*PROBLEM:* Would you return the full listing exactly, with nothing altered?

#####

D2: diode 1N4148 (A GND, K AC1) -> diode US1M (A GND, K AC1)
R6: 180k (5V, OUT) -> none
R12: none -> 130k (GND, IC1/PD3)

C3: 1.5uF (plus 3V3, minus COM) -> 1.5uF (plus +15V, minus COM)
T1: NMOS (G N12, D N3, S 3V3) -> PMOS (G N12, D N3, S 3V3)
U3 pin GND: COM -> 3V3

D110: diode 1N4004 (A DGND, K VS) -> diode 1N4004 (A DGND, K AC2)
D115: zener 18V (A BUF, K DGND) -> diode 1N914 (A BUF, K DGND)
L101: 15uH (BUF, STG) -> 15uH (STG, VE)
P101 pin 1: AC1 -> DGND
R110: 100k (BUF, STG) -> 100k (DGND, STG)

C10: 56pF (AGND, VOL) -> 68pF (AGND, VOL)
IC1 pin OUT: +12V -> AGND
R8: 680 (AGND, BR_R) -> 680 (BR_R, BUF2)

#####

*RESULT OF THE EXERCISE:*
D2: diode 1N4148 (A GND, K AC1) -> diode US1M (A GND, K AC1)
R6: 180k (5V, OUT) -> none
R12: none -> 130k (GND, IC1/PD3)

C3: 1.5uF (plus 3V3, minus COM) -> 1.5uF (plus +15V, minus COM)
T1: NMOS (G N12, D N3, S 3V3) -> PMOS (G N12, D N3, S 3V3)
U3 pin GND: COM -> 3V3

D110: diode 1N4004 (A DGND, K VS) -> diode 1N4004 (A DGND, K AC2)
D115: zener 18V (A BUF, K DGND) -> diode 1N914 (A BUF, K DGND)
L101: 15uH (BUF, STG) -> 15uH (STG, VE)
P101 pin 1: AC1 -> DGND
R110: 100k (BUF, STG) -> 100k (DGND, STG)

C10: 56pF (AGND, VOL) -> 68pF (AGND, VOL)
IC1 pin OUT: +12V -> AGND
R8: 680 (AGND, BR_R) -> 680 (BR_R, BUF2)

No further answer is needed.